The problem:
From the data below, copy exactly the lines that lie between the one holding "none -> blue padlock [321,86,346,122]" and the one holding "yellow bucket [205,254,275,339] -> none", including both, and nothing more.

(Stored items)
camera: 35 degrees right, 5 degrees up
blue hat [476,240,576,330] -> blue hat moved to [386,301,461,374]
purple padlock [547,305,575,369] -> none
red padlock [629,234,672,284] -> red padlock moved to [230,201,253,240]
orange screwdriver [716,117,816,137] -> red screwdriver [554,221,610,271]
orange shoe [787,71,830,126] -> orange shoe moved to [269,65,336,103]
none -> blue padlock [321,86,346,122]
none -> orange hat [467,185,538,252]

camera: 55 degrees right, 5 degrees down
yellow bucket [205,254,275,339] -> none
* * *
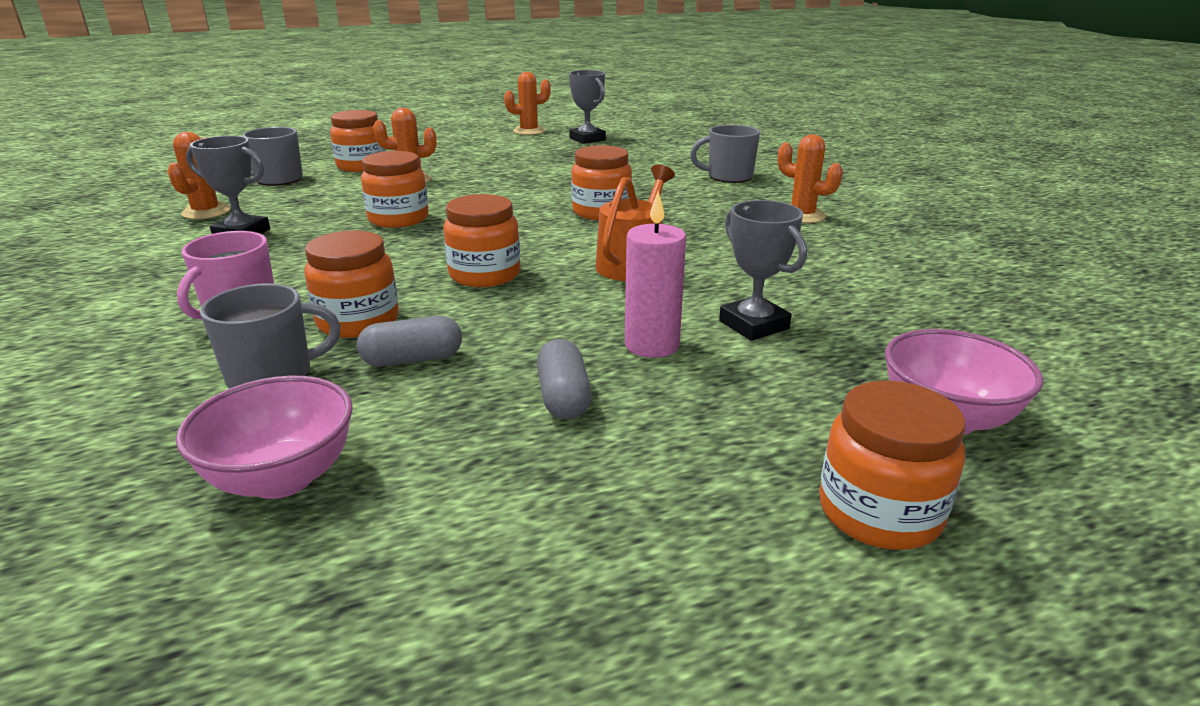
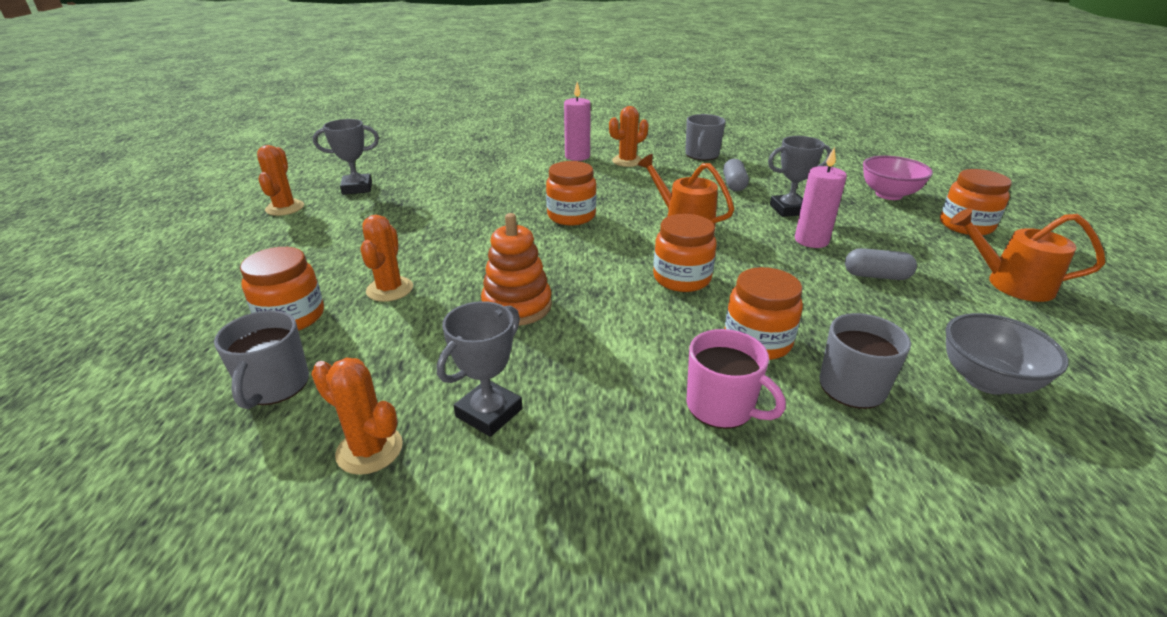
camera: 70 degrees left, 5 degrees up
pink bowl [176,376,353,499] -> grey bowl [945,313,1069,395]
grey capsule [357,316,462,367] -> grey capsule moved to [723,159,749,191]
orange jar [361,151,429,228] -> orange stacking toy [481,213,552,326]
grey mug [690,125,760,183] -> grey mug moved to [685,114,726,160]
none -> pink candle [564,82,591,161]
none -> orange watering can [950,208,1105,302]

Output below:
none -> blue padlock [321,86,346,122]
none -> orange hat [467,185,538,252]

camera: 55 degrees right, 5 degrees down
yellow bucket [205,254,275,339] -> none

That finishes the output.